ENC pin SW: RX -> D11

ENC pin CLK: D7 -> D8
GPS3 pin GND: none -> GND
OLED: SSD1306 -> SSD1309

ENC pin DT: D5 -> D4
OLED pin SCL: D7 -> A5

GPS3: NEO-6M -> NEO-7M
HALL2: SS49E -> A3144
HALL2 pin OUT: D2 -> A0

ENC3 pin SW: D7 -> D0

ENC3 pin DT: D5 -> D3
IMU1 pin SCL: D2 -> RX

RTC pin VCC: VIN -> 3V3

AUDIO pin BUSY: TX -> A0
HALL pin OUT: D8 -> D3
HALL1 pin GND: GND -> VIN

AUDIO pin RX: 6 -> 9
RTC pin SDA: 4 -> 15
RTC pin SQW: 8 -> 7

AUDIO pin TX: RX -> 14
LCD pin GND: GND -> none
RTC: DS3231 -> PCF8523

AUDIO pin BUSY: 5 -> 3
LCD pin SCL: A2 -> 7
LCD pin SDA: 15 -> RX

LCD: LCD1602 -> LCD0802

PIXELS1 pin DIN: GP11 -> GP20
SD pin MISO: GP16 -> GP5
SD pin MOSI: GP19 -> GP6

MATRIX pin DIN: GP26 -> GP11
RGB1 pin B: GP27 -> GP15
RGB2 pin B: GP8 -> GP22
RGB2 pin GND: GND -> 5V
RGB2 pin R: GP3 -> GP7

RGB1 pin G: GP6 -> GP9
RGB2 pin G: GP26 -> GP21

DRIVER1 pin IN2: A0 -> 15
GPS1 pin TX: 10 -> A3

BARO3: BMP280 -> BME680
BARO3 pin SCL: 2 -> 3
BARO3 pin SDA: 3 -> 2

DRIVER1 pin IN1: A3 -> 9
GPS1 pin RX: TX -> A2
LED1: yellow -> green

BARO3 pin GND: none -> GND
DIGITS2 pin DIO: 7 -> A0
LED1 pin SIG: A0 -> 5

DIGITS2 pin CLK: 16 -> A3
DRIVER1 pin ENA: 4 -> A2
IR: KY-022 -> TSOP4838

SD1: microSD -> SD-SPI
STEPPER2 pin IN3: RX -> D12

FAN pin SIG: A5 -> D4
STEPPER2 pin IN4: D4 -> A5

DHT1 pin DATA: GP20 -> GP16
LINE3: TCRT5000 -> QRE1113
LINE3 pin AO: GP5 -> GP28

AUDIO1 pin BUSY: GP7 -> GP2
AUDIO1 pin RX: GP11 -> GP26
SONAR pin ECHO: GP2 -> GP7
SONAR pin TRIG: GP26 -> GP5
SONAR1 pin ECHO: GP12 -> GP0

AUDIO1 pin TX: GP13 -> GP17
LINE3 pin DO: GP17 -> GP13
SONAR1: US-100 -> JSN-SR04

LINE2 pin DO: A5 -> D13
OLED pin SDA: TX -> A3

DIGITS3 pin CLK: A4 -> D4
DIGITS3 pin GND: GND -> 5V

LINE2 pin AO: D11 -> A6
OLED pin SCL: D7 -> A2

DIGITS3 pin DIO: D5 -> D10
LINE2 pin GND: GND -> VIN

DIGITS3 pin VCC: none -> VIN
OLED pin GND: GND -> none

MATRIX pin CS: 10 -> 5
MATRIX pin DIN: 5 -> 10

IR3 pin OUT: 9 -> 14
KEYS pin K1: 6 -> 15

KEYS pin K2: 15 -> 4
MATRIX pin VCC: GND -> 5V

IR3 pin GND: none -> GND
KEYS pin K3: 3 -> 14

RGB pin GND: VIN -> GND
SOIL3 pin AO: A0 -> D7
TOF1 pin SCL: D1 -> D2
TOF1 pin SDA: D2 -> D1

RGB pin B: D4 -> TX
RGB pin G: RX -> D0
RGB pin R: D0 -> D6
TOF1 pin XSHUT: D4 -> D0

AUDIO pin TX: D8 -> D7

◇ ◇ ◇

Filter the records above and copy every line that contains the word "none".

# [PROBLEM SOLUTION]
GPS3 pin GND: none -> GND
LCD pin GND: GND -> none
BARO3 pin GND: none -> GND
DIGITS3 pin VCC: none -> VIN
OLED pin GND: GND -> none
IR3 pin GND: none -> GND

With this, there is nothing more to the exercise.